Your task
When you copy the records, keep every word exact and leave the pictures out.

(Items from a dataset)
+ + + + + + +

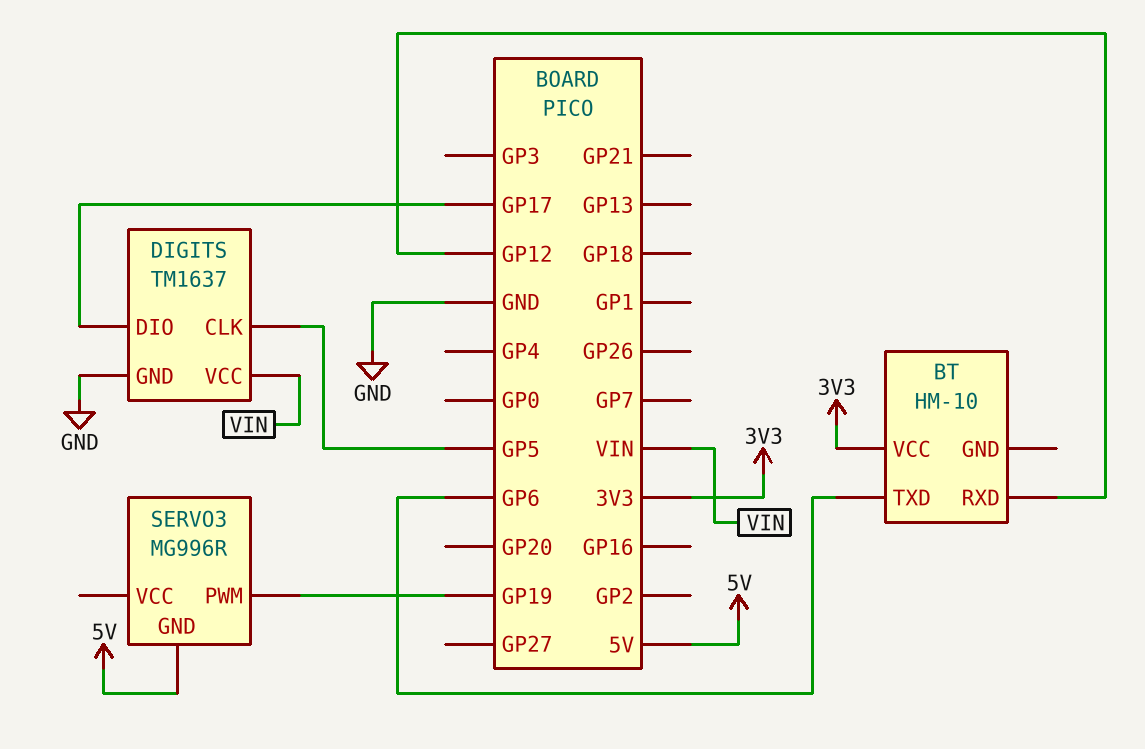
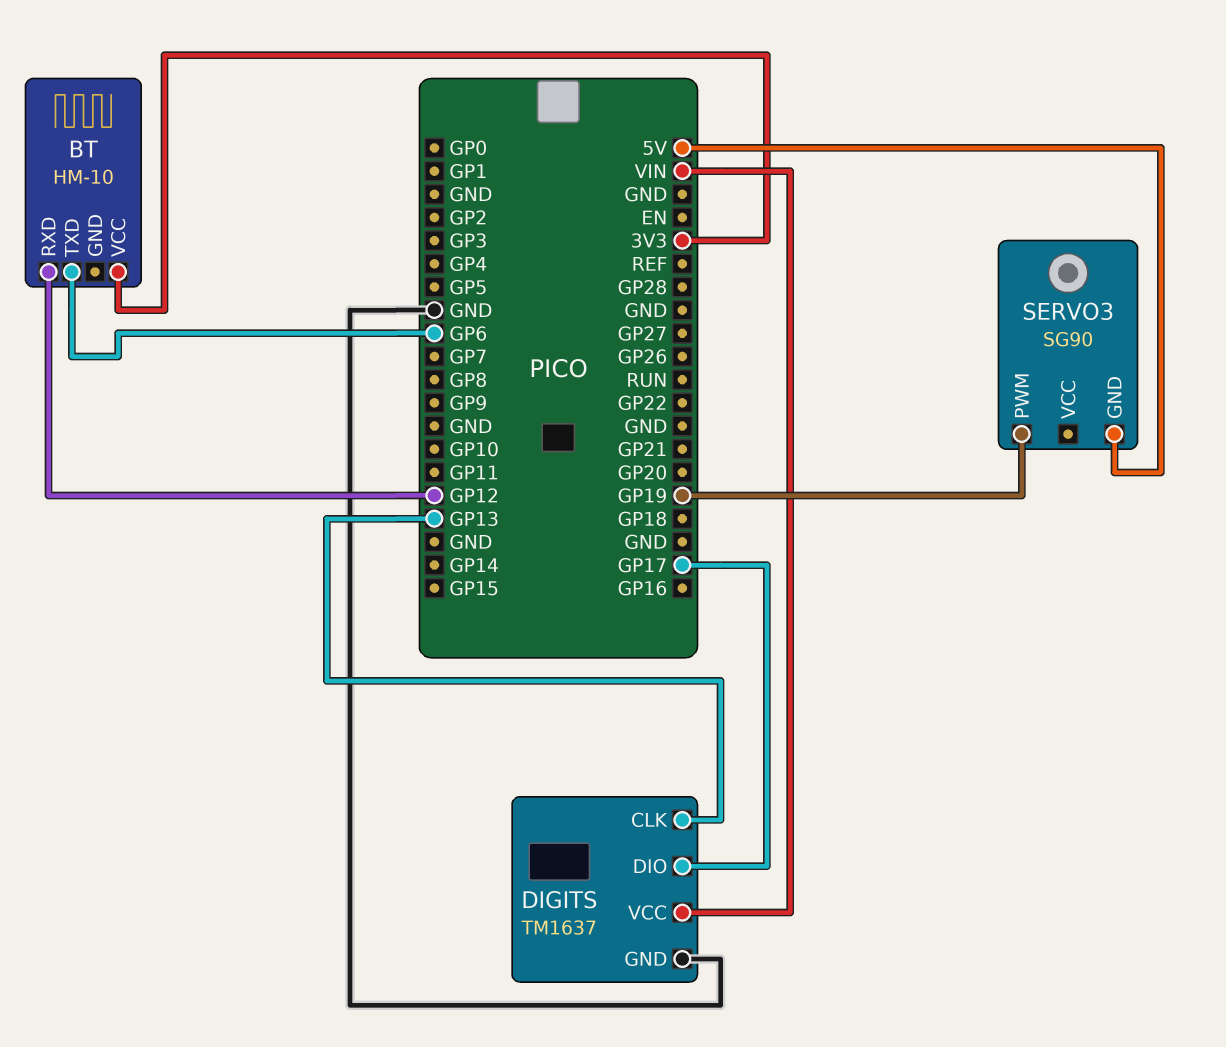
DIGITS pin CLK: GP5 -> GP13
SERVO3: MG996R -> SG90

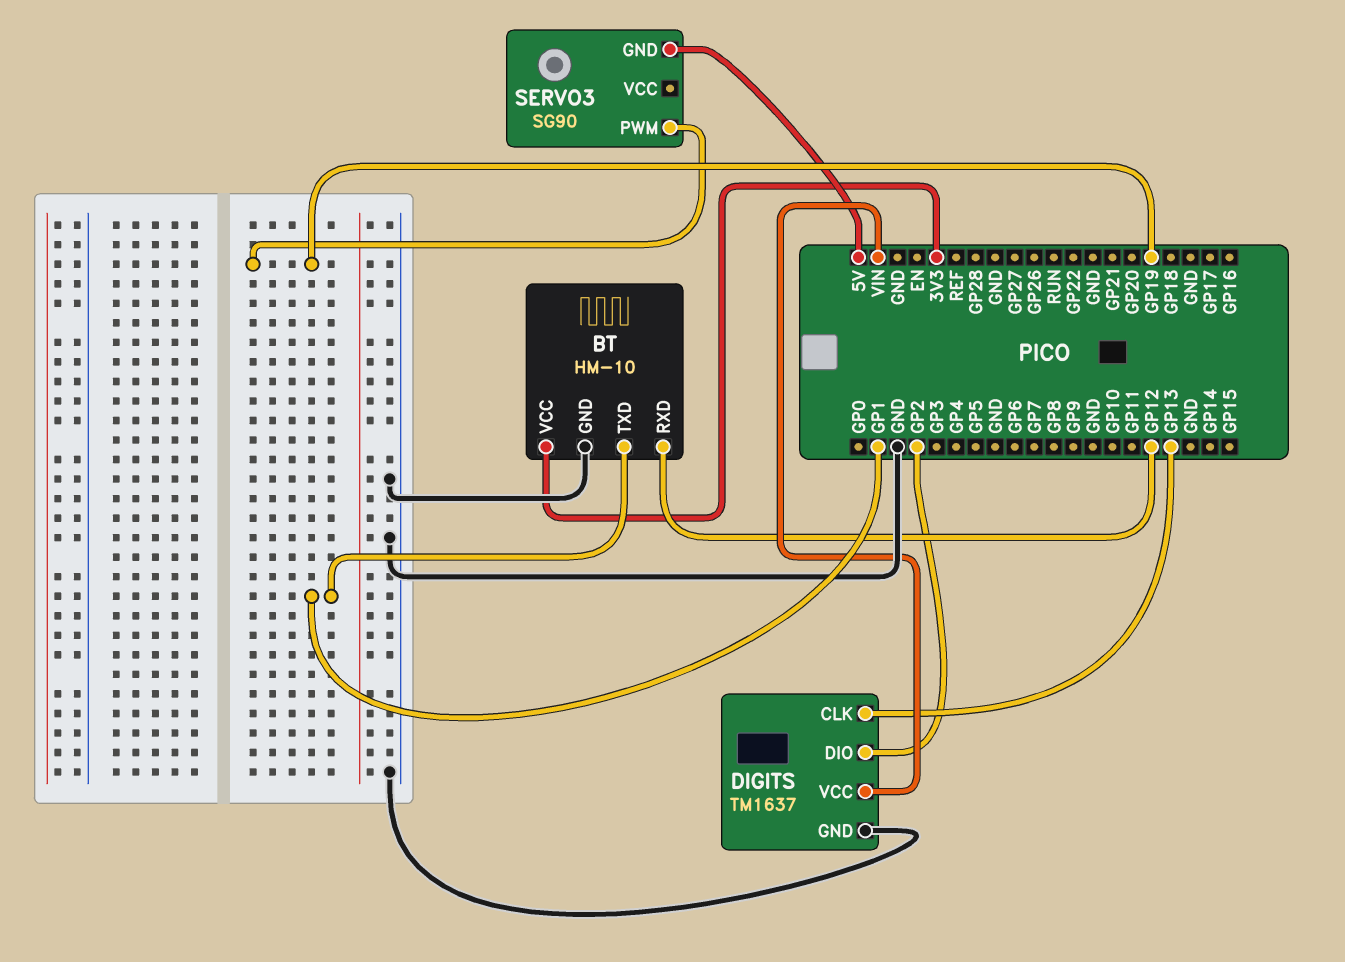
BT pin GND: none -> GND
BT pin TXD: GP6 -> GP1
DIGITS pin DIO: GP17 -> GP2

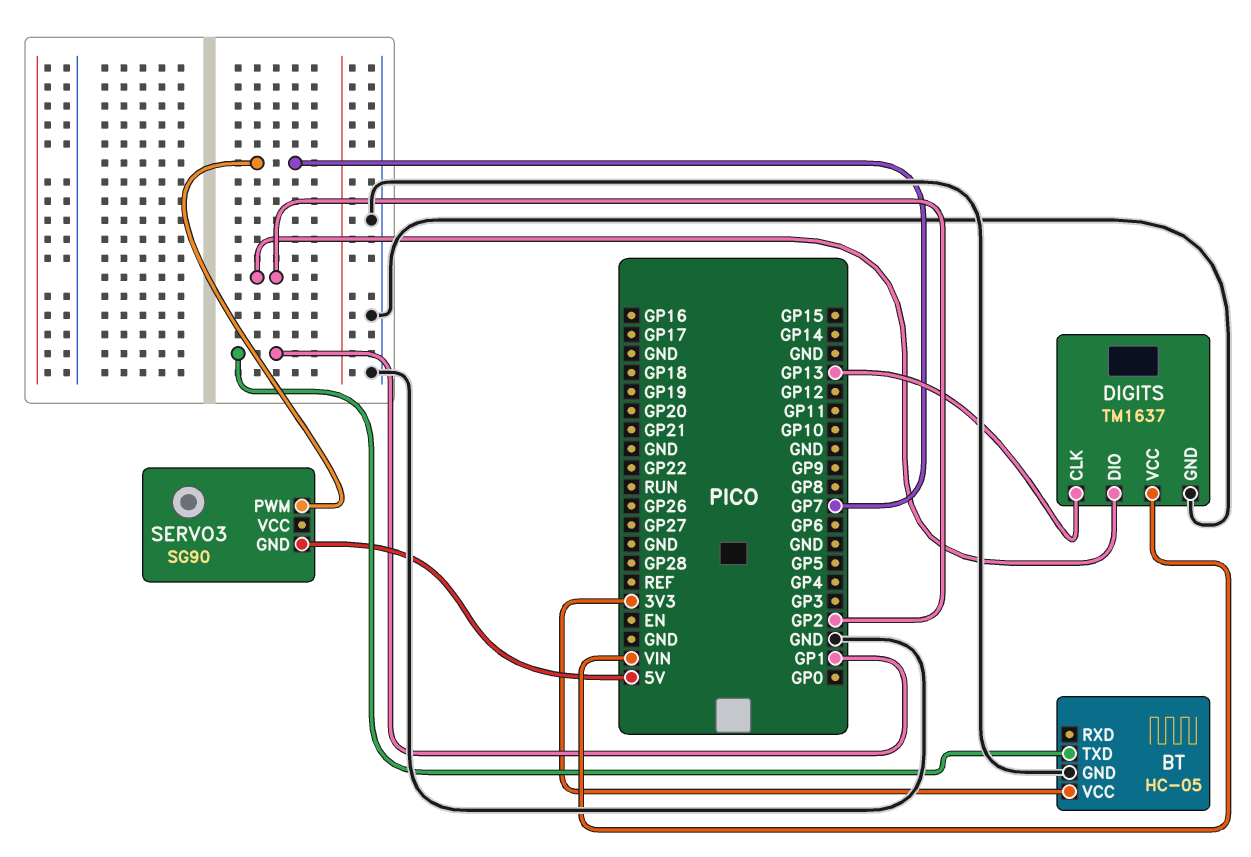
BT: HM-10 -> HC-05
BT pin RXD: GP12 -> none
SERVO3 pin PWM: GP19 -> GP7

+ + + + + + +

Output of the exercise
DIGITS pin CLK: GP5 -> GP13
SERVO3: MG996R -> SG90

BT pin GND: none -> GND
BT pin TXD: GP6 -> GP1
DIGITS pin DIO: GP17 -> GP2

BT: HM-10 -> HC-05
BT pin RXD: GP12 -> none
SERVO3 pin PWM: GP19 -> GP7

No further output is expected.